Extract each line of the records below that contains the word "VBUS".
###
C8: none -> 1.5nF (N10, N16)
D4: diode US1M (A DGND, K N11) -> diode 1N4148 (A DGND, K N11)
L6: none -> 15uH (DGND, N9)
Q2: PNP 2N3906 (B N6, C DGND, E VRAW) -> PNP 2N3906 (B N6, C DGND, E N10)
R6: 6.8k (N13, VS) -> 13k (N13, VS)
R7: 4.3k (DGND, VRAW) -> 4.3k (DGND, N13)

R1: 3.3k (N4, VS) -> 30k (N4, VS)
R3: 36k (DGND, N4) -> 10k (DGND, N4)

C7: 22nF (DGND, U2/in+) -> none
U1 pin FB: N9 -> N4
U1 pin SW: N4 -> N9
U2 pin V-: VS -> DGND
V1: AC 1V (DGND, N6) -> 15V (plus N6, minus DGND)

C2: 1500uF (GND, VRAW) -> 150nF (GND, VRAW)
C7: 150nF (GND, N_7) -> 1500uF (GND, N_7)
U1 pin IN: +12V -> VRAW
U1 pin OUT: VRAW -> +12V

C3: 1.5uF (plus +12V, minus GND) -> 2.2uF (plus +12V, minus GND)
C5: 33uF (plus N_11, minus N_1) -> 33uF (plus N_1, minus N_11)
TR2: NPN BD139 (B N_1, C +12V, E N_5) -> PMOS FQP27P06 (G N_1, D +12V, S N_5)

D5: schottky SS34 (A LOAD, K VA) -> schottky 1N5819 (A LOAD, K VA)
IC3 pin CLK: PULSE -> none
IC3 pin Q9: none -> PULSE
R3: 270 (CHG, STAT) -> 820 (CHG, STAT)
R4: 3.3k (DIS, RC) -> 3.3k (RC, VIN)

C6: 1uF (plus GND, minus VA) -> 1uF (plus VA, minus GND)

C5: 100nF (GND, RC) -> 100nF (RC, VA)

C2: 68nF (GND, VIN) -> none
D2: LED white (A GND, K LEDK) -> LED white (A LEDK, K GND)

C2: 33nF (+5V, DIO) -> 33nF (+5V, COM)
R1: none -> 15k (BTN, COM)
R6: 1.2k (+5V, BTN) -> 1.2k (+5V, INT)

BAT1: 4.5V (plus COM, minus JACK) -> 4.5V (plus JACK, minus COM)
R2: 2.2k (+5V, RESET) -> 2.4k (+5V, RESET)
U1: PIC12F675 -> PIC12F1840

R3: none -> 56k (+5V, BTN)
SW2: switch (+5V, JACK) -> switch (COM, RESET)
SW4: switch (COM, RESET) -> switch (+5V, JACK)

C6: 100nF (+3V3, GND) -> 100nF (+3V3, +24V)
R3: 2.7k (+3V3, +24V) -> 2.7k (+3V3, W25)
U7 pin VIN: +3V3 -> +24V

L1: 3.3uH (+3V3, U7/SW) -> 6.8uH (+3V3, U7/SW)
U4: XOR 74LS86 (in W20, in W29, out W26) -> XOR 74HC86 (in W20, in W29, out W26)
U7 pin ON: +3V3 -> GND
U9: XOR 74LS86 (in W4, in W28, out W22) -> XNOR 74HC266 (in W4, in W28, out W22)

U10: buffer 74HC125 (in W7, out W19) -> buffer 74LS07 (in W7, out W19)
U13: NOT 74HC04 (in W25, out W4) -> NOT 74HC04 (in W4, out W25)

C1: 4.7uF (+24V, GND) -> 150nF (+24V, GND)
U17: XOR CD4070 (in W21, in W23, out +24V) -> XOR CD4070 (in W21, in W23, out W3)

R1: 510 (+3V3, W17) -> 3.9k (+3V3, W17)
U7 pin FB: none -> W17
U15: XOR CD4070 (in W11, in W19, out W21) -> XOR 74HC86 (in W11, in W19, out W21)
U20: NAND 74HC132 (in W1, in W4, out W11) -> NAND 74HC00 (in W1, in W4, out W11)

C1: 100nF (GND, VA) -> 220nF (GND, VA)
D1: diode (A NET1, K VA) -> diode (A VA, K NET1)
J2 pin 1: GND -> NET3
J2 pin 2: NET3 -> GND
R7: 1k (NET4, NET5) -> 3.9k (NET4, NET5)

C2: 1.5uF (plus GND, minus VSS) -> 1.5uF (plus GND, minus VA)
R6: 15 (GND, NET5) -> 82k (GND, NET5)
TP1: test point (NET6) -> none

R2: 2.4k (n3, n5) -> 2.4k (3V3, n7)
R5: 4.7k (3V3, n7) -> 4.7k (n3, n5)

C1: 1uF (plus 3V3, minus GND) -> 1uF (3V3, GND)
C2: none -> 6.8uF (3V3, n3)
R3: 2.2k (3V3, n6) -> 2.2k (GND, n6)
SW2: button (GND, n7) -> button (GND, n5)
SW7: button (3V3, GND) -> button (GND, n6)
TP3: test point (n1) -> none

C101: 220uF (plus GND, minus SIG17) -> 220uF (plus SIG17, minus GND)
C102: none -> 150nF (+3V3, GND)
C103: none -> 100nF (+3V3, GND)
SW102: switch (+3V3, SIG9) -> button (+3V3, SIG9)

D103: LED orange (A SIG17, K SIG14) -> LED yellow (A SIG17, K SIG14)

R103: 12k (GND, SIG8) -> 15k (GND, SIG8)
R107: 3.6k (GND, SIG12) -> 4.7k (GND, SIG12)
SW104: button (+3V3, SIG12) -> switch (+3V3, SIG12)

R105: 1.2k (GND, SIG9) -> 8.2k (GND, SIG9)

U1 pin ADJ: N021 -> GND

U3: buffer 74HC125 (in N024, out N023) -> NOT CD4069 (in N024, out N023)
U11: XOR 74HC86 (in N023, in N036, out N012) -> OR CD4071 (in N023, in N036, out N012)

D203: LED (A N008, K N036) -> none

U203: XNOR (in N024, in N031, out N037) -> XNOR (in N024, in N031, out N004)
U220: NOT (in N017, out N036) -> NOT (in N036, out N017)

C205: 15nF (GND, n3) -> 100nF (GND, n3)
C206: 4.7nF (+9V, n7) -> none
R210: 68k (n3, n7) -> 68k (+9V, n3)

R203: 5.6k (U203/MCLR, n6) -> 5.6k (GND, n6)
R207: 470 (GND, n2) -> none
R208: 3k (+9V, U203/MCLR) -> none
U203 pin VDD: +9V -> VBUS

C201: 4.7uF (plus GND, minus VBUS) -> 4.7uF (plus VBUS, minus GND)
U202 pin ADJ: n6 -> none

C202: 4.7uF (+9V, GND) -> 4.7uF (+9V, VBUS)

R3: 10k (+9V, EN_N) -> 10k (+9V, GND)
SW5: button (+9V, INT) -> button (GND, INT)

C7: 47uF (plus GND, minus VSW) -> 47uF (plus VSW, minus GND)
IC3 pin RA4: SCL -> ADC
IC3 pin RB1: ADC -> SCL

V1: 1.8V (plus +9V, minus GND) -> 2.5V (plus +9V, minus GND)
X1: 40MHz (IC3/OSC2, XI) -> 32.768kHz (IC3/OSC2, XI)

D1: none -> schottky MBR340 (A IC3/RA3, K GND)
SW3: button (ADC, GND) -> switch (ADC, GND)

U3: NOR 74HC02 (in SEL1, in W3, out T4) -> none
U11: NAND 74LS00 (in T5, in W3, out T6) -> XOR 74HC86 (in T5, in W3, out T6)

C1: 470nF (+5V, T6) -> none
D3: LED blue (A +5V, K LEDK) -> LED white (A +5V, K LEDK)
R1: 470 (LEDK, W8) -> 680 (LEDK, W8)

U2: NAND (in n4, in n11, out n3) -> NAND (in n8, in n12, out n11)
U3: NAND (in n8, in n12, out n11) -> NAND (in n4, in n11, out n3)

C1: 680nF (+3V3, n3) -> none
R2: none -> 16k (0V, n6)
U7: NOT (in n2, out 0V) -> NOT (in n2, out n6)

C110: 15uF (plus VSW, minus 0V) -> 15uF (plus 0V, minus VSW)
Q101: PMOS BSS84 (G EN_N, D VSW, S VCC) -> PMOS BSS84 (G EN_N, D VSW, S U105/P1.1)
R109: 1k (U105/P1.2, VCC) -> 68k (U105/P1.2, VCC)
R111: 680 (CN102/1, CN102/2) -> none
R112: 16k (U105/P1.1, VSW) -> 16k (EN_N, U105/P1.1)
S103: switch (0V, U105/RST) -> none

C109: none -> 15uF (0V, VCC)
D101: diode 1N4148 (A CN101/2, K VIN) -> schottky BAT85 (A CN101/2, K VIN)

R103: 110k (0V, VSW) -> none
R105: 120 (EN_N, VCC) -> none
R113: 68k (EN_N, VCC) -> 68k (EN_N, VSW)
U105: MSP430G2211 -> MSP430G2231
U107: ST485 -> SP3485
###
◆ Result of this task ◆
U203 pin VDD: +9V -> VBUS
C201: 4.7uF (plus GND, minus VBUS) -> 4.7uF (plus VBUS, minus GND)
C202: 4.7uF (+9V, GND) -> 4.7uF (+9V, VBUS)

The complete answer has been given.